#### Problem to work on:
Print each record exactly as it appears, but drop the images.

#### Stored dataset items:
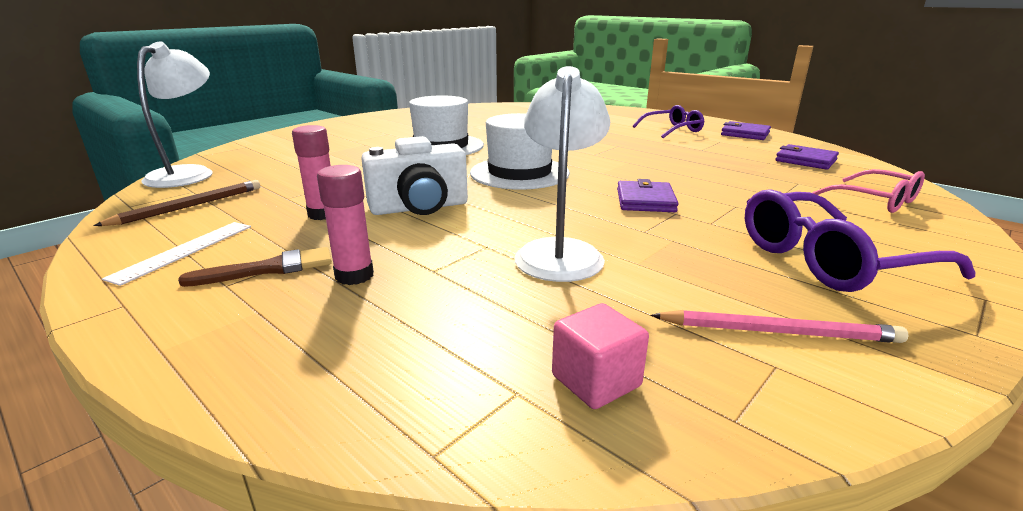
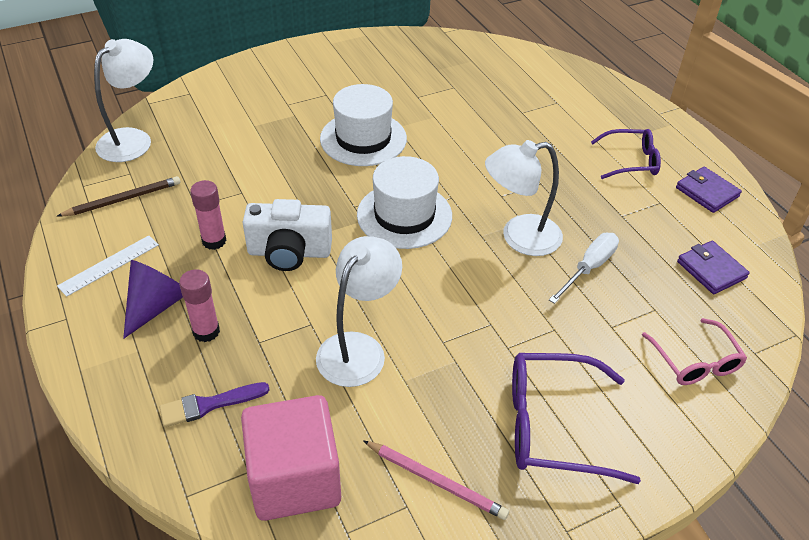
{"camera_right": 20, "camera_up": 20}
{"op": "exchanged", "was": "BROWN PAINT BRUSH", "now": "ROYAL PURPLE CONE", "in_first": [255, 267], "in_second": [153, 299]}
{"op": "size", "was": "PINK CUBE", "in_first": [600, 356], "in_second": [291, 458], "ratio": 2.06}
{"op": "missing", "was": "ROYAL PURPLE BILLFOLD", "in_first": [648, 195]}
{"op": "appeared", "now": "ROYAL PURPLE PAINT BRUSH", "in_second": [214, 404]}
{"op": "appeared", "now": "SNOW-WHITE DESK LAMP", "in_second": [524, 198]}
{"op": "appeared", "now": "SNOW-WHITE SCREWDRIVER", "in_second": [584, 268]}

#### Task output:
{"camera_right": 20, "camera_up": 20}
{"op": "exchanged", "was": "BROWN PAINT BRUSH", "now": "ROYAL PURPLE CONE", "in_first": [255, 267], "in_second": [153, 299]}
{"op": "size", "was": "PINK CUBE", "in_first": [600, 356], "in_second": [291, 458], "ratio": 2.06}
{"op": "missing", "was": "ROYAL PURPLE BILLFOLD", "in_first": [648, 195]}
{"op": "appeared", "now": "ROYAL PURPLE PAINT BRUSH", "in_second": [214, 404]}
{"op": "appeared", "now": "SNOW-WHITE DESK LAMP", "in_second": [524, 198]}
{"op": "appeared", "now": "SNOW-WHITE SCREWDRIVER", "in_second": [584, 268]}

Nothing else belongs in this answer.